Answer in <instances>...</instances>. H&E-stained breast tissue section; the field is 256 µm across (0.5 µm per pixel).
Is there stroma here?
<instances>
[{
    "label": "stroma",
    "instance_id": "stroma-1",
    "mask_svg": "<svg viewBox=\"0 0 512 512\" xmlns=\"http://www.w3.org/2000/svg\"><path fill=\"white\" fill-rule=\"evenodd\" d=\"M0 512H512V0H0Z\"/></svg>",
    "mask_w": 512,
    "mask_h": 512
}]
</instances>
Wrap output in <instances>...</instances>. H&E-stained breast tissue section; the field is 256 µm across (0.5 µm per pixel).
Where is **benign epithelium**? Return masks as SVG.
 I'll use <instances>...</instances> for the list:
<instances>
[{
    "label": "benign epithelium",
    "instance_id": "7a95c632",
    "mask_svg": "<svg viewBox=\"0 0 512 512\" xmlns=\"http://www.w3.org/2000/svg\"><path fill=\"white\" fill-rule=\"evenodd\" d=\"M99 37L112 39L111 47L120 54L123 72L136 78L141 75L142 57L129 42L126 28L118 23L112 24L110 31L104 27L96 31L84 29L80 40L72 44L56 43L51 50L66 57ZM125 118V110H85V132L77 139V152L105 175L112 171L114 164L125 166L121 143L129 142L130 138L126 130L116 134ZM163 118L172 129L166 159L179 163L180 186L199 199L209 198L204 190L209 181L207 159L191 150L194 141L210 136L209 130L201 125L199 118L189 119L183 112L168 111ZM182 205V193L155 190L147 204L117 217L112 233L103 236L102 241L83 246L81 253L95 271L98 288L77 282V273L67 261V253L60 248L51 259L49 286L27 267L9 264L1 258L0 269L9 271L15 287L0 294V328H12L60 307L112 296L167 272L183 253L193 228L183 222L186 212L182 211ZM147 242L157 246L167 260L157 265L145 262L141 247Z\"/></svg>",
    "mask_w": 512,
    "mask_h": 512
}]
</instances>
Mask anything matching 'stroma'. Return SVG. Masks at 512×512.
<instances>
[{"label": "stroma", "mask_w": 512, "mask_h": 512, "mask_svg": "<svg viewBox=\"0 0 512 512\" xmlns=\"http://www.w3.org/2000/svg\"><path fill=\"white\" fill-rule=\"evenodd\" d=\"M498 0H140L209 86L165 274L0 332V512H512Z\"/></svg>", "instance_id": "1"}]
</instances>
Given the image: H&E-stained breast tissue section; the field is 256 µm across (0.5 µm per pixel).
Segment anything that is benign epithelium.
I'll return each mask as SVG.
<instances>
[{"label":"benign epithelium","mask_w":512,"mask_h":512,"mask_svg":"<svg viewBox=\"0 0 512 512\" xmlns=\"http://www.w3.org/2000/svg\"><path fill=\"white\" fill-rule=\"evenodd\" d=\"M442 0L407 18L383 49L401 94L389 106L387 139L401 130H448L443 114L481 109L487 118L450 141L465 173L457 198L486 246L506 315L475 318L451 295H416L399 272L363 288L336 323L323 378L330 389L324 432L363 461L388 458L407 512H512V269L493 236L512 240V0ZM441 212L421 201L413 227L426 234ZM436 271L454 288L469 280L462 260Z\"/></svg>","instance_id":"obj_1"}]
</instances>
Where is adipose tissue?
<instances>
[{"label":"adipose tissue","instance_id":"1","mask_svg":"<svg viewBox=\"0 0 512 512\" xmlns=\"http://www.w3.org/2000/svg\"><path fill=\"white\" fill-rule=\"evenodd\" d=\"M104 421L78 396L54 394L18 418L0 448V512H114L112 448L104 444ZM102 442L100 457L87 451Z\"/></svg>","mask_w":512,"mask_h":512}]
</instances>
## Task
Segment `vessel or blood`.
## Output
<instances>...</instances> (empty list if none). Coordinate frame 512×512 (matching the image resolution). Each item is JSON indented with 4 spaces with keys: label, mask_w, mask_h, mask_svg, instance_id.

####

# Task statement
From the data above, extract every line in its exact form.

# Task answer
Answer in <instances>...</instances>. H&E-stained breast tissue section; the field is 256 µm across (0.5 µm per pixel).
Is there stroma here?
<instances>
[{
    "label": "stroma",
    "instance_id": "stroma-1",
    "mask_svg": "<svg viewBox=\"0 0 512 512\" xmlns=\"http://www.w3.org/2000/svg\"><path fill=\"white\" fill-rule=\"evenodd\" d=\"M0 512H512V0H0Z\"/></svg>",
    "mask_w": 512,
    "mask_h": 512
}]
</instances>
Wrap output in <instances>...</instances>. H&E-stained breast tissue section; the field is 256 µm across (0.5 µm per pixel).
Where is **benign epithelium**? Return masks as SVG.
 I'll use <instances>...</instances> for the list:
<instances>
[{
    "label": "benign epithelium",
    "instance_id": "7a95c632",
    "mask_svg": "<svg viewBox=\"0 0 512 512\" xmlns=\"http://www.w3.org/2000/svg\"><path fill=\"white\" fill-rule=\"evenodd\" d=\"M99 37L112 39L111 47L120 54L123 72L136 78L141 75L142 57L129 42L126 28L118 23L112 24L110 31L104 27L96 31L84 29L80 40L72 44L56 43L51 50L66 57ZM125 118V110H85V132L77 139V152L105 175L112 171L114 164L125 166L121 143L129 142L130 138L126 130L116 134ZM163 118L172 129L166 159L179 163L180 186L199 199L209 198L204 190L209 181L207 159L191 150L194 141L210 136L209 130L201 125L199 118L189 119L183 112L168 111ZM182 205V193L155 190L147 204L117 217L112 233L103 236L102 241L83 246L81 253L95 271L98 288L77 282V273L67 261V253L60 248L51 259L49 286L27 267L9 264L1 258L0 269L9 271L15 287L0 294V328H12L60 307L112 296L167 272L183 253L193 228L183 222L186 212L182 211ZM147 242L157 246L167 260L157 265L145 262L141 247Z\"/></svg>",
    "mask_w": 512,
    "mask_h": 512
}]
</instances>
Mask anything matching 'stroma'. Return SVG. Masks at 512×512.
<instances>
[{"label": "stroma", "mask_w": 512, "mask_h": 512, "mask_svg": "<svg viewBox=\"0 0 512 512\" xmlns=\"http://www.w3.org/2000/svg\"><path fill=\"white\" fill-rule=\"evenodd\" d=\"M498 0H140L209 86L165 274L0 332V512H512Z\"/></svg>", "instance_id": "1"}]
</instances>
Given the image: H&E-stained breast tissue section; the field is 256 µm across (0.5 µm per pixel).
Segment anything that is benign epithelium.
I'll return each mask as SVG.
<instances>
[{"label":"benign epithelium","mask_w":512,"mask_h":512,"mask_svg":"<svg viewBox=\"0 0 512 512\" xmlns=\"http://www.w3.org/2000/svg\"><path fill=\"white\" fill-rule=\"evenodd\" d=\"M442 0L407 18L383 49L401 94L389 106L387 139L401 130H448L443 114L481 109L487 118L450 141L465 173L457 198L486 246L506 315L475 318L451 295H416L399 272L363 288L336 323L323 378L330 389L324 432L363 461L388 458L407 512H512V269L493 236L512 240V0ZM441 212L421 201L413 227L426 234ZM436 271L454 288L469 280L462 260Z\"/></svg>","instance_id":"obj_1"}]
</instances>
Where is adipose tissue?
<instances>
[{"label":"adipose tissue","instance_id":"1","mask_svg":"<svg viewBox=\"0 0 512 512\" xmlns=\"http://www.w3.org/2000/svg\"><path fill=\"white\" fill-rule=\"evenodd\" d=\"M104 421L78 396L54 394L18 418L0 448V512H114L112 448L104 444ZM102 442L100 457L87 451Z\"/></svg>","mask_w":512,"mask_h":512}]
</instances>
## Task
Segment `vessel or blood`.
## Output
<instances>...</instances> (empty list if none). Coordinate frame 512×512 (matching the image resolution). Each item is JSON indented with 4 spaces with keys: label, mask_w, mask_h, mask_svg, instance_id.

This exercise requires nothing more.